#### Try it:
Give again, word for word, every line below from the one that has "BT: HM-10 -> HC-05" through the one that has "SD pin MISO: RX -> A2", both included, and no others.

╭─ Input for this task

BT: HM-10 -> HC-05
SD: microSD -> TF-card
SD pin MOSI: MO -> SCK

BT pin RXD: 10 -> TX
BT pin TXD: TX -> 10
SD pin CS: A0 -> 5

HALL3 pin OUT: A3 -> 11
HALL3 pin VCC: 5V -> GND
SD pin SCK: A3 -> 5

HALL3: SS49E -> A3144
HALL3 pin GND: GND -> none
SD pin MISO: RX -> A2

╰─
╭─ Input for this task

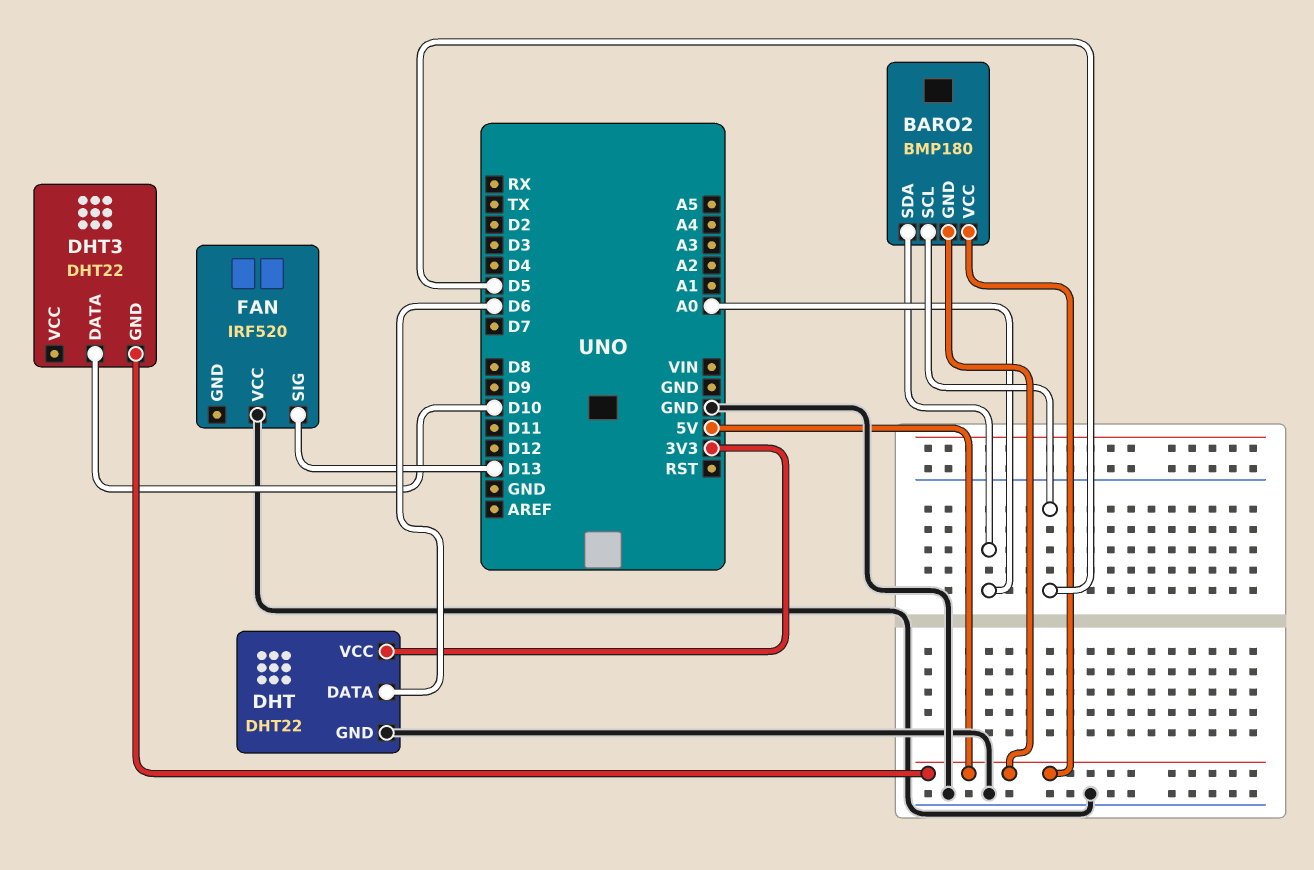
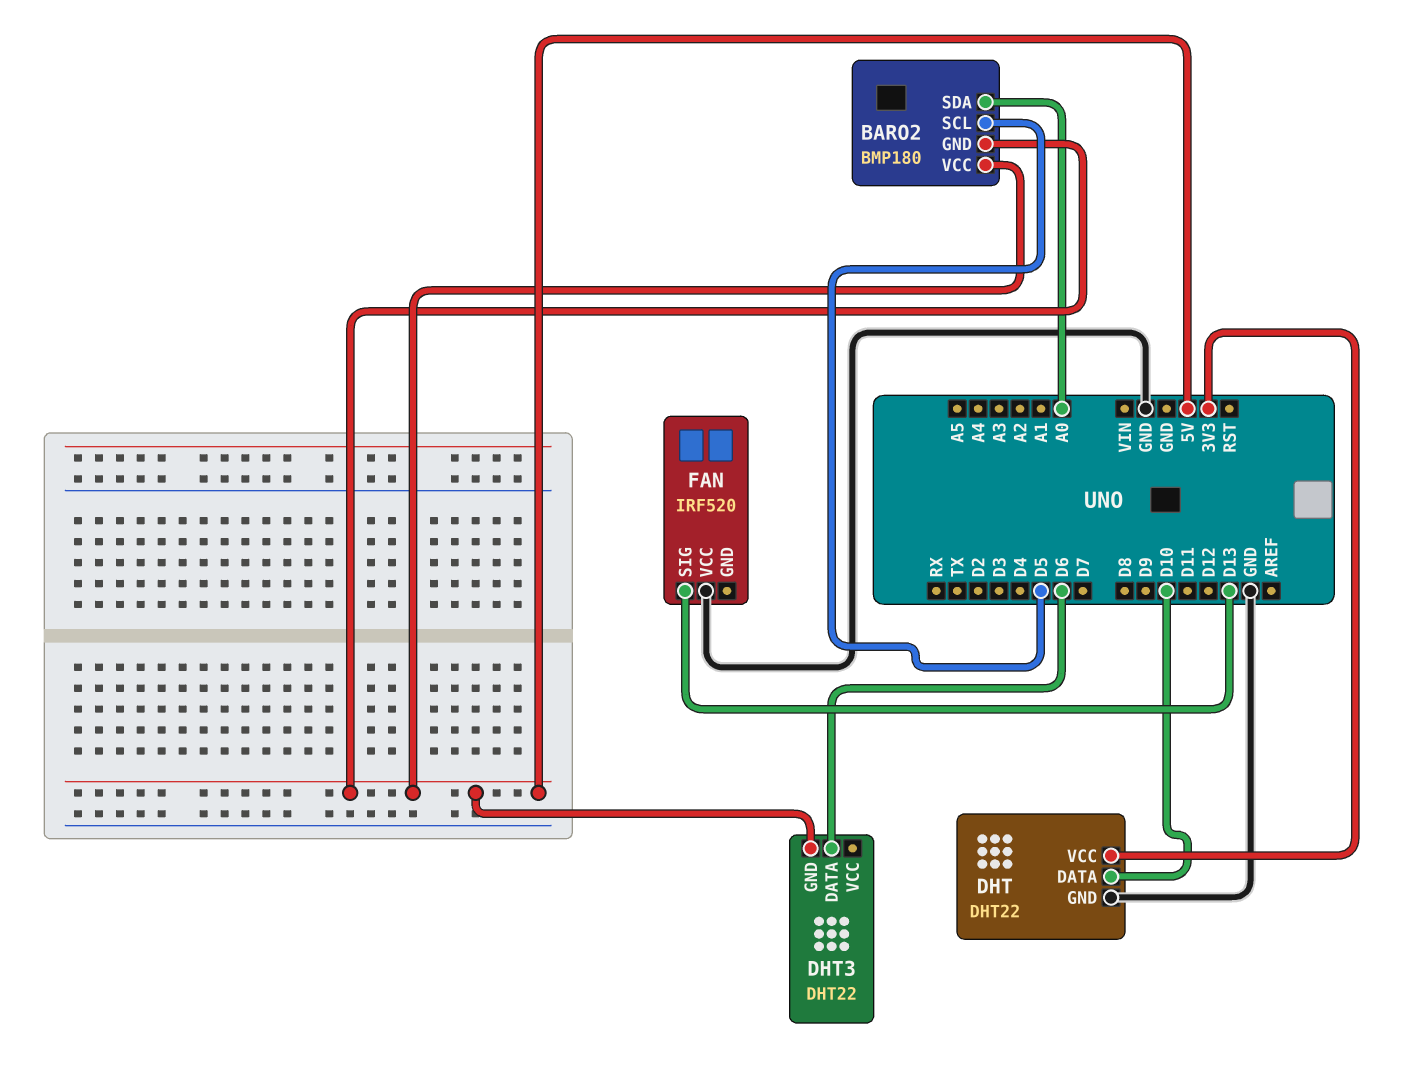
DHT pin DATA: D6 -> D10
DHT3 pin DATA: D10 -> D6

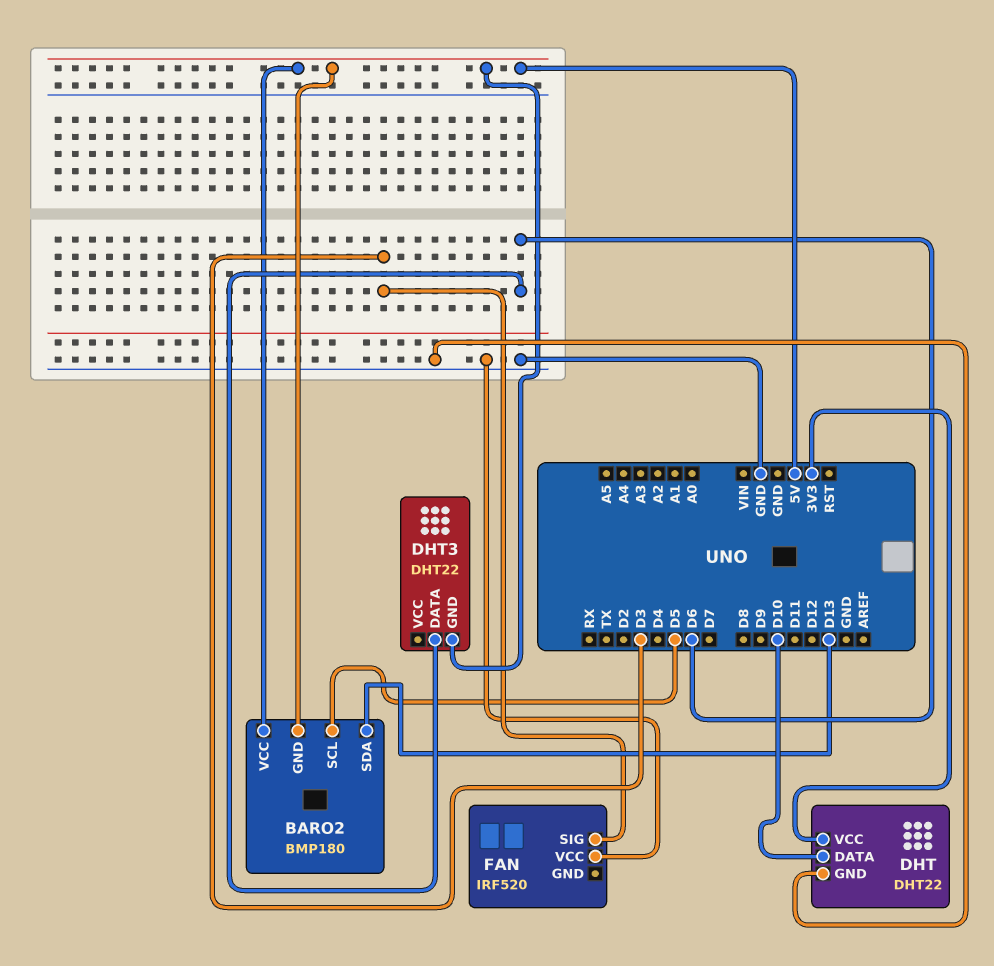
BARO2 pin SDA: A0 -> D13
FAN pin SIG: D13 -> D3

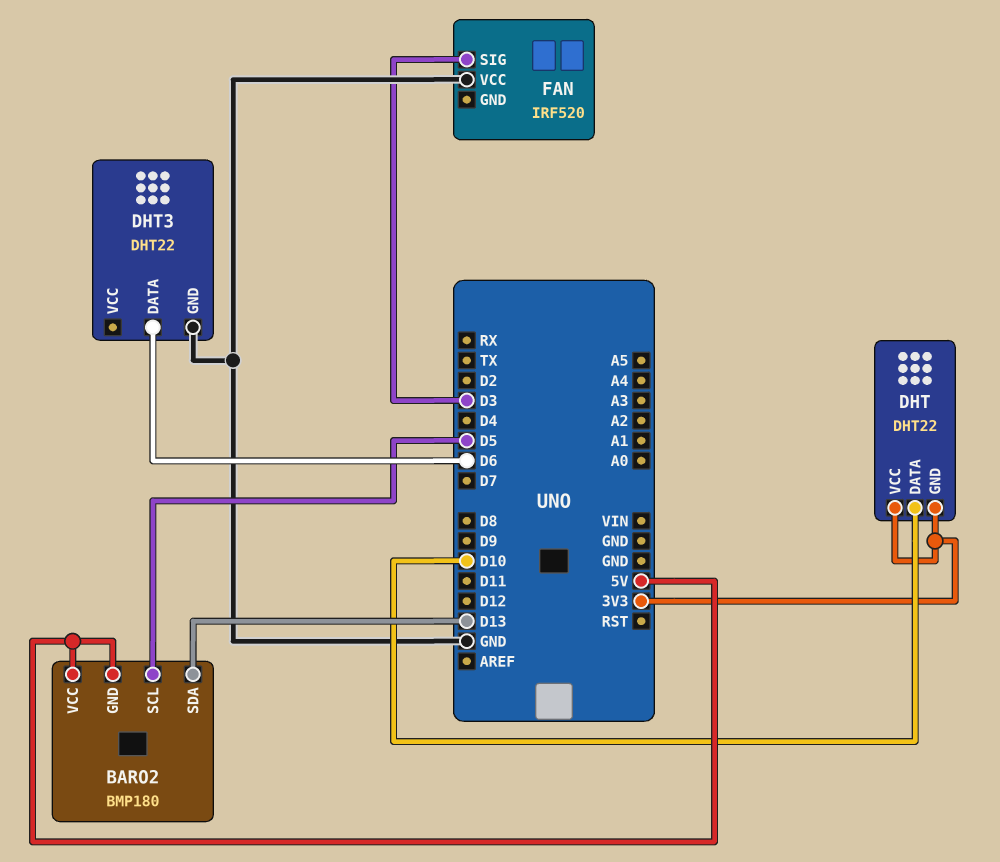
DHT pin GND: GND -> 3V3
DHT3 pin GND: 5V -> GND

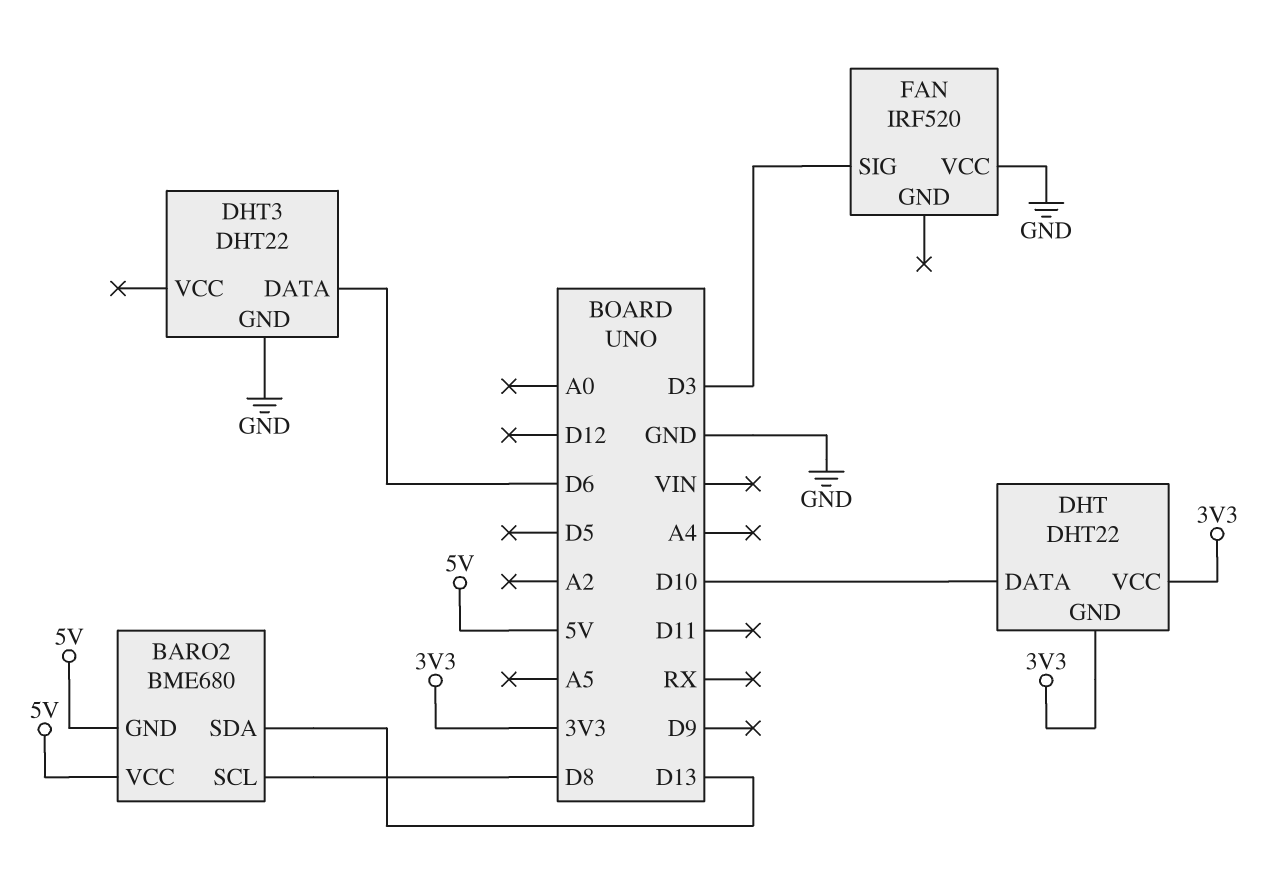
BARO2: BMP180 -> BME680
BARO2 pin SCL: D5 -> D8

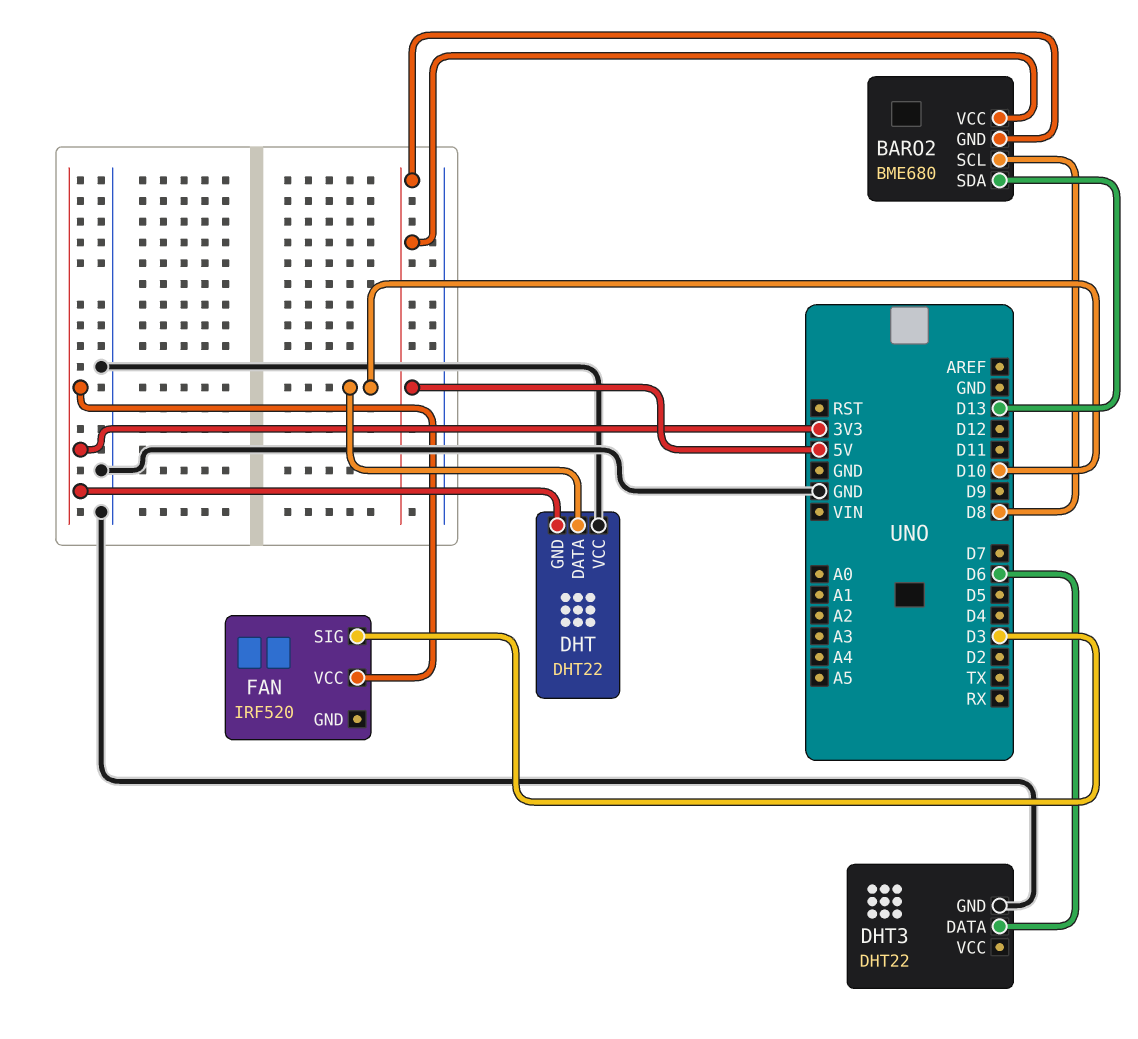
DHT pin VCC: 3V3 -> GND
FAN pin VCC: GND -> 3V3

╰─

#### Task output:
BT: HM-10 -> HC-05
SD: microSD -> TF-card
SD pin MOSI: MO -> SCK

BT pin RXD: 10 -> TX
BT pin TXD: TX -> 10
SD pin CS: A0 -> 5

HALL3 pin OUT: A3 -> 11
HALL3 pin VCC: 5V -> GND
SD pin SCK: A3 -> 5

HALL3: SS49E -> A3144
HALL3 pin GND: GND -> none
SD pin MISO: RX -> A2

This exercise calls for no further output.